* WHAT NEEDS TO BE DONE: Copy the entries verbatim from the first line through the line containing "Detect every labelled", with that line included.

* SOURCE DATA:
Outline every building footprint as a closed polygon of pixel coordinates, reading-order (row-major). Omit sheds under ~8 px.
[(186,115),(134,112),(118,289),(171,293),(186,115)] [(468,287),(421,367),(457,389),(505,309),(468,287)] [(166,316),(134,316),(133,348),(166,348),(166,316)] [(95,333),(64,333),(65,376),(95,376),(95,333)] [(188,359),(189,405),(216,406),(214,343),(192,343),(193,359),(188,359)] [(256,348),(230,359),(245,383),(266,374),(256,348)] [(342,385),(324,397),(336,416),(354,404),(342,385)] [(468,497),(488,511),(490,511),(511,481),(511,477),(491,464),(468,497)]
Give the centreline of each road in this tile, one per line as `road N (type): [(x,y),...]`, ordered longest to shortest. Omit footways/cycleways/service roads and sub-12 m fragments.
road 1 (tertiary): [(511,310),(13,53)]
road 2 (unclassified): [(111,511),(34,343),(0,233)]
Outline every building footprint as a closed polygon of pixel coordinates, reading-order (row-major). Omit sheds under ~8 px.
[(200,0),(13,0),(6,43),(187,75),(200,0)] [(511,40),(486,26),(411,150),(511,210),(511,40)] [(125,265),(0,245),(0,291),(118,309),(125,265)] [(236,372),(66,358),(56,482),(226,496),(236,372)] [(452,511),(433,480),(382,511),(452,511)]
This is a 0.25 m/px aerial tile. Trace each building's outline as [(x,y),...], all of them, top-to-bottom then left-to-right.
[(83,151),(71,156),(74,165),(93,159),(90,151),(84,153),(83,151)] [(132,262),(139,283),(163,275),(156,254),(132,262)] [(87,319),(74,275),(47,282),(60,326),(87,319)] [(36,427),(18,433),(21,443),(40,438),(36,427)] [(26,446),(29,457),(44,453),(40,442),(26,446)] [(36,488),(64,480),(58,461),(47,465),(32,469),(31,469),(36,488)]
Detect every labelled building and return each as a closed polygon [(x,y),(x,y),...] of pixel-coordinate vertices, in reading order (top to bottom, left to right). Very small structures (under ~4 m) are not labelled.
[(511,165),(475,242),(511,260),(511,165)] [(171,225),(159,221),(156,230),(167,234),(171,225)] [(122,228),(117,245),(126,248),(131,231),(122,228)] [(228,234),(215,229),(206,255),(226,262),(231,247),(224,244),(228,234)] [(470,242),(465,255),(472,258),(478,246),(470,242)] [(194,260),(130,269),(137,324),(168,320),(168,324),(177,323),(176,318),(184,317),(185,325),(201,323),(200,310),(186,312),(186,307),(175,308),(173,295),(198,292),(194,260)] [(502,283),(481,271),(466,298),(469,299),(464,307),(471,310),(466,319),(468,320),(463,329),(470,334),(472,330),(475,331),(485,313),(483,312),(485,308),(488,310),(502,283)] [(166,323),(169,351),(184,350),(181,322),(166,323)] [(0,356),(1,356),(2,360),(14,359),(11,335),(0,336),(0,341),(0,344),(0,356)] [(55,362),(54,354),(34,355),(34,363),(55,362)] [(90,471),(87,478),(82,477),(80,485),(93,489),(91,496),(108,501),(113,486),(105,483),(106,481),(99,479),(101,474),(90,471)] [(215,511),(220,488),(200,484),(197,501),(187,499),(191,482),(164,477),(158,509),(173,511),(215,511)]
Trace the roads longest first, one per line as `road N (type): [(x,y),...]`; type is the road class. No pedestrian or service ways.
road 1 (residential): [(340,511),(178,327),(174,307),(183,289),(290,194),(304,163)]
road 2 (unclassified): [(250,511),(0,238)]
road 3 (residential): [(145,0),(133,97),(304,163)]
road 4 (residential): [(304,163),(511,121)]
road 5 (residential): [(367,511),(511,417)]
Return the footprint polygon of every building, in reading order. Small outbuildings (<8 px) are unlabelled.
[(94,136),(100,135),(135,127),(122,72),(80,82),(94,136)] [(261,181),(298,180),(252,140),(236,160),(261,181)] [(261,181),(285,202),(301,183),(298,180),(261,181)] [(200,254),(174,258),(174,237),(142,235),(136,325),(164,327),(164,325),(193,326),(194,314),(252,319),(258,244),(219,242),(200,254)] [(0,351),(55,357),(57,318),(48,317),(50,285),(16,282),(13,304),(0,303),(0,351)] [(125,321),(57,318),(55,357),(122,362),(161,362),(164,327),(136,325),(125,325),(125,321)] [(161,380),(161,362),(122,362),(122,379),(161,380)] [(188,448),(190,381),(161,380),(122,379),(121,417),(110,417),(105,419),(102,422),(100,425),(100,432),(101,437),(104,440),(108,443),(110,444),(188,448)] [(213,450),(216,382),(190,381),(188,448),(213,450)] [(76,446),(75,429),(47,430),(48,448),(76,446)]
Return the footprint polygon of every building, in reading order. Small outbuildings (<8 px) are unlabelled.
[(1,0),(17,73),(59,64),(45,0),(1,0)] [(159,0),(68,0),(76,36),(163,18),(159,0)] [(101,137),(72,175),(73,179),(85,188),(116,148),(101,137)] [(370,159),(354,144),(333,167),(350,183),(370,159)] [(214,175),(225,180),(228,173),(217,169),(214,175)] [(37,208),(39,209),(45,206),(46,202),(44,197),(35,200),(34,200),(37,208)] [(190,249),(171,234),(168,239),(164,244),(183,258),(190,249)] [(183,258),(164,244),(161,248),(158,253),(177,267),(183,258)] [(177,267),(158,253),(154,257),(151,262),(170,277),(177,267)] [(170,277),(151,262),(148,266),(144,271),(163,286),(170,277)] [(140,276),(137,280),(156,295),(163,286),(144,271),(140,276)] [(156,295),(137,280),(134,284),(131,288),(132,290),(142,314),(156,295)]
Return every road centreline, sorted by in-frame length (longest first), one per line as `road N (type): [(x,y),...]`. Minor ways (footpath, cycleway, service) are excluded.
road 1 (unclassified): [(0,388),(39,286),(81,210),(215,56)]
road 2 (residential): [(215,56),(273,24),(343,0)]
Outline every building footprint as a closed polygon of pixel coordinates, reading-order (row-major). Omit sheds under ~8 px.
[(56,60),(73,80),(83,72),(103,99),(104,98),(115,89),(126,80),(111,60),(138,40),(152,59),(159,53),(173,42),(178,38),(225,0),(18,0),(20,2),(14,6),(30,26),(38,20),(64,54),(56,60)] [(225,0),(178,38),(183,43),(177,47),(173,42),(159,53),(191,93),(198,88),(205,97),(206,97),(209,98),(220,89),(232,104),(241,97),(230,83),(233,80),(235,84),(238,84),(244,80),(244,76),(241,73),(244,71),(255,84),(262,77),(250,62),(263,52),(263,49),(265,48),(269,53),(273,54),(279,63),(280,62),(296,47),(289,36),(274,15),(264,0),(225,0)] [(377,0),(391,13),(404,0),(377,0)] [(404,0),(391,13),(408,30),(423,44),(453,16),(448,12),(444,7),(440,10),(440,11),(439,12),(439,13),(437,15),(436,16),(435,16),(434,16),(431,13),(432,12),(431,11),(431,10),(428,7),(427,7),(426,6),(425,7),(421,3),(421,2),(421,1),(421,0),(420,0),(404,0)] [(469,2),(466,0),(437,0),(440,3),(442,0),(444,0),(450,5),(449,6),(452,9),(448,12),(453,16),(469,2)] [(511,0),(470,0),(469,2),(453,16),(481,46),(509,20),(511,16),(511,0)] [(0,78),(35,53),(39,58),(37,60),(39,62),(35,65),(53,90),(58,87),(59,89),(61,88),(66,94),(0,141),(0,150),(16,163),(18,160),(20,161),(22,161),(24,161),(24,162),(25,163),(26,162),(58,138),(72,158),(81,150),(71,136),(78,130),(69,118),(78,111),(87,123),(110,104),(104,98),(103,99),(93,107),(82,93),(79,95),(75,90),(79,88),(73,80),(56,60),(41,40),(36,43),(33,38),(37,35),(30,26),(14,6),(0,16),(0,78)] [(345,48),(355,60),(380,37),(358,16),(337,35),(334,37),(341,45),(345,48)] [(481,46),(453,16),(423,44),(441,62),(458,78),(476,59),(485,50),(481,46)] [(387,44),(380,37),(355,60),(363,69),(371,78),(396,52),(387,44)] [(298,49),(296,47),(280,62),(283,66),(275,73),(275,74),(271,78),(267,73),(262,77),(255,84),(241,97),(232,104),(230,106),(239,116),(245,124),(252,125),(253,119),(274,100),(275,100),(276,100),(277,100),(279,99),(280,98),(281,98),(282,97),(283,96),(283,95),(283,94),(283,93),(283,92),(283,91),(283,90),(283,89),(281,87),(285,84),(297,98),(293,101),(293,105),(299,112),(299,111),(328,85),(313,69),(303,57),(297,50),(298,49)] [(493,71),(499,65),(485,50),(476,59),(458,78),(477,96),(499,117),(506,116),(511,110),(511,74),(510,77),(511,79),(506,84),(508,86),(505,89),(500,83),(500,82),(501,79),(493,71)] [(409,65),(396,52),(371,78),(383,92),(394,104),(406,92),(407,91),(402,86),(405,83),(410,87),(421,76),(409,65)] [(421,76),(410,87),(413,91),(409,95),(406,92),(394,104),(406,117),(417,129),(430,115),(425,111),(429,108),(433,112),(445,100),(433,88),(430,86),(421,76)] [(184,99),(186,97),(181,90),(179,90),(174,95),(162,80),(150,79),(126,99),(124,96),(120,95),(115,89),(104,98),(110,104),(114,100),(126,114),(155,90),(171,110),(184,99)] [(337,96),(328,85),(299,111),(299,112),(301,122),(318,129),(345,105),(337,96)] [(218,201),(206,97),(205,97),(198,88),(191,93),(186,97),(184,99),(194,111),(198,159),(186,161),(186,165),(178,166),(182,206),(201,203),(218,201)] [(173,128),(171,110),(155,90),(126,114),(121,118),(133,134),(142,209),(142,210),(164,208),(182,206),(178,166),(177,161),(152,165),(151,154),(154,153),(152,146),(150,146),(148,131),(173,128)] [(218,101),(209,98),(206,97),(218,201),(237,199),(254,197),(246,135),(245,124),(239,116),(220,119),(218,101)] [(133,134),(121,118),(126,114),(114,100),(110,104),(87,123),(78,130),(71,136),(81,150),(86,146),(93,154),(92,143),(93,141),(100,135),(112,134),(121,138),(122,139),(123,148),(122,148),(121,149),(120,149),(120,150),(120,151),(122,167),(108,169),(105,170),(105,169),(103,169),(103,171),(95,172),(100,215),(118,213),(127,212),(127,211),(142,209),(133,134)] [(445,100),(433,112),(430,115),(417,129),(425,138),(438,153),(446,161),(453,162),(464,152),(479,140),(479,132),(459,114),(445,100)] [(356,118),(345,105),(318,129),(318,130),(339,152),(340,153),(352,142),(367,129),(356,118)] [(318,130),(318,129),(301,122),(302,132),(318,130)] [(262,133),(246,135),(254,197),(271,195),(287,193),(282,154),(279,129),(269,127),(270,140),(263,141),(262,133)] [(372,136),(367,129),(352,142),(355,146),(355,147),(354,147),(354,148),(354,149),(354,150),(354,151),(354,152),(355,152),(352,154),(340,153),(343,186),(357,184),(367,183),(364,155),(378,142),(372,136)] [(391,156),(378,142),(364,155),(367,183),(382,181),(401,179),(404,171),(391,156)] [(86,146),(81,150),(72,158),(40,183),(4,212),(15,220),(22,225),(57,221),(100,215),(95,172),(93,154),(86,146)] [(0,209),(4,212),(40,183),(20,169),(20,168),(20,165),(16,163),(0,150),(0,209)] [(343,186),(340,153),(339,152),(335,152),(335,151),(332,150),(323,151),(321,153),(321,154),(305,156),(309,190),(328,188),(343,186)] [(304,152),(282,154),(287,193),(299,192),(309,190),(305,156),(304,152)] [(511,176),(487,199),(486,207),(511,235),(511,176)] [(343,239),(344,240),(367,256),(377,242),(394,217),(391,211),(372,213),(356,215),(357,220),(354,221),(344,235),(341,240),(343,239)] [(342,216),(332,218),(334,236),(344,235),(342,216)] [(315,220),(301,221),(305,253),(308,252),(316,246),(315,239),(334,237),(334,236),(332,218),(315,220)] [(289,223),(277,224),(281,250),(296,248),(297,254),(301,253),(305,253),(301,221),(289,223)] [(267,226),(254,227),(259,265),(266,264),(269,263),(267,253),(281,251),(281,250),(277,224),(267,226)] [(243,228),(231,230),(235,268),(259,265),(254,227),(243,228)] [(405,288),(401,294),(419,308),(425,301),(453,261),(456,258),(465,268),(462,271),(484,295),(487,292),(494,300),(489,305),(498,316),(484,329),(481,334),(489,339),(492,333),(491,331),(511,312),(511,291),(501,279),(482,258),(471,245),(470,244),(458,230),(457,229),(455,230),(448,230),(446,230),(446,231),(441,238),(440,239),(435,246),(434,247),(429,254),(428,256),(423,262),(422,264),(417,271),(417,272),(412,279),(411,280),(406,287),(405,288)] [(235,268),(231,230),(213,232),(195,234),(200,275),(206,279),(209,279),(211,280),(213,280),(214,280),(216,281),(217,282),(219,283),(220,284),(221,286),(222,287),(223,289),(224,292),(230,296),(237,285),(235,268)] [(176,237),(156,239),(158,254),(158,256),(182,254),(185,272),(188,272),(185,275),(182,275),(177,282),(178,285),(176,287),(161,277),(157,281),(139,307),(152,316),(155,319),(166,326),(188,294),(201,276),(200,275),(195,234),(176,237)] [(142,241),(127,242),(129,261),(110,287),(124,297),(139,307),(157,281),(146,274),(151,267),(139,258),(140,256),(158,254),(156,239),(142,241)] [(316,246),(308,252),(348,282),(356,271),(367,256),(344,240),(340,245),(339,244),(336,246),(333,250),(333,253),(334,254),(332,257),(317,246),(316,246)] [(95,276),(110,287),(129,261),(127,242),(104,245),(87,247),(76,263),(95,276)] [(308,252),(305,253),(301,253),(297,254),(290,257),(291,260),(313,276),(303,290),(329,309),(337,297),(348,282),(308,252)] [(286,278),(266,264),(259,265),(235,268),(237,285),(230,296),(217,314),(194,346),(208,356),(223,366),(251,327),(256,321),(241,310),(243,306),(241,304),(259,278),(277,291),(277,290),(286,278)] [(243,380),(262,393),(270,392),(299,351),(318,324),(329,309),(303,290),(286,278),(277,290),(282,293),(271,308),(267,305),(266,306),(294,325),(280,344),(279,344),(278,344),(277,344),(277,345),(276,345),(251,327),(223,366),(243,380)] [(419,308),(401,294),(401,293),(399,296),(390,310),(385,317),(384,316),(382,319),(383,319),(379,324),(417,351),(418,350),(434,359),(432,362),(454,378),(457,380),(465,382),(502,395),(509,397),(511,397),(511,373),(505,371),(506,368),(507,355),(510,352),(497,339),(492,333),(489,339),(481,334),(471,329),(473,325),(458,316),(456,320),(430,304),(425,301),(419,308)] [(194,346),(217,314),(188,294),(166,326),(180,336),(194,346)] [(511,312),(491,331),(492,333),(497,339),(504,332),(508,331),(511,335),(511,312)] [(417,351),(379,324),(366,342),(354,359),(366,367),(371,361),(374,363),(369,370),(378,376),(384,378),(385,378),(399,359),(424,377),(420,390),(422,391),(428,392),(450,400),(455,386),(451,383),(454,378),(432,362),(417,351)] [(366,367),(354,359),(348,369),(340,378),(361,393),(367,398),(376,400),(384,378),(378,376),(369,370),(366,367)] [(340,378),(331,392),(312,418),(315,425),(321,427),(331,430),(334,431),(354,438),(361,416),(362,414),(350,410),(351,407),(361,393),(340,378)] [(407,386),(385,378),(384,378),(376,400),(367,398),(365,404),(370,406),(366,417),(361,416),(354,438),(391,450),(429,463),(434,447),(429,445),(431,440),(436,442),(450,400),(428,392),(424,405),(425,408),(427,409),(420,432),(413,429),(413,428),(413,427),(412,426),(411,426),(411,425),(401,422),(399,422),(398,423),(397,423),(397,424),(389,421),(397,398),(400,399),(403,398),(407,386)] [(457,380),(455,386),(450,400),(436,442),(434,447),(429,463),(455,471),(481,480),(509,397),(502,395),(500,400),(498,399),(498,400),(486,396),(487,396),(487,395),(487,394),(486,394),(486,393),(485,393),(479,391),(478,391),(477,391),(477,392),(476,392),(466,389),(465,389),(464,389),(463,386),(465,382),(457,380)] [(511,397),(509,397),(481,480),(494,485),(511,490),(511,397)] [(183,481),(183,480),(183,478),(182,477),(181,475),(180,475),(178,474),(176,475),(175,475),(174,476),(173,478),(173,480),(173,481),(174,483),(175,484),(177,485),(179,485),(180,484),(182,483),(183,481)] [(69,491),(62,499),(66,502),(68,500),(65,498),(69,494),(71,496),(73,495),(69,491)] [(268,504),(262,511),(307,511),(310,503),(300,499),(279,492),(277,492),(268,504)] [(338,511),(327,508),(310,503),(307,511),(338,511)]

* CORRECT ANSWER:
Outline every building footprint as a closed polygon of pixel coordinates, reading-order (row-major). Omit sheds under ~8 px.
[(186,115),(134,112),(118,289),(171,293),(186,115)] [(468,287),(421,367),(457,389),(505,309),(468,287)] [(166,316),(134,316),(133,348),(166,348),(166,316)] [(95,333),(64,333),(65,376),(95,376),(95,333)] [(188,359),(189,405),(216,406),(214,343),(192,343),(193,359),(188,359)] [(256,348),(230,359),(245,383),(266,374),(256,348)] [(342,385),(324,397),(336,416),(354,404),(342,385)] [(468,497),(488,511),(490,511),(511,481),(511,477),(491,464),(468,497)]
Give the centreline of each road in this tile, one per line as `road N (type): [(x,y),...]`, ordered longest to shortest. Omit footways/cycleways/service roads and sub-12 m fragments.
road 1 (tertiary): [(511,310),(13,53)]
road 2 (unclassified): [(111,511),(34,343),(0,233)]
Outline every building footprint as a closed polygon of pixel coordinates, reading-order (row-major). Omit sheds under ~8 px.
[(200,0),(13,0),(6,43),(187,75),(200,0)] [(511,40),(486,26),(411,150),(511,210),(511,40)] [(125,265),(0,245),(0,291),(118,309),(125,265)] [(236,372),(66,358),(56,482),(226,496),(236,372)] [(452,511),(433,480),(382,511),(452,511)]
This is a 0.25 m/px aerial tile. Trace each building's outline as [(x,y),...], all of them, top-to-bottom then left-to-right.
[(83,151),(71,156),(74,165),(93,159),(90,151),(84,153),(83,151)] [(132,262),(139,283),(163,275),(156,254),(132,262)] [(87,319),(74,275),(47,282),(60,326),(87,319)] [(36,427),(18,433),(21,443),(40,438),(36,427)] [(26,446),(29,457),(44,453),(40,442),(26,446)] [(36,488),(64,480),(58,461),(47,465),(32,469),(31,469),(36,488)]
Detect every labelled building and return each as a closed polygon [(x,y),(x,y),...] of pixel-coordinate vertices, in reading order (top to bottom, left to right). Very small structures (under ~4 m) are not labelled.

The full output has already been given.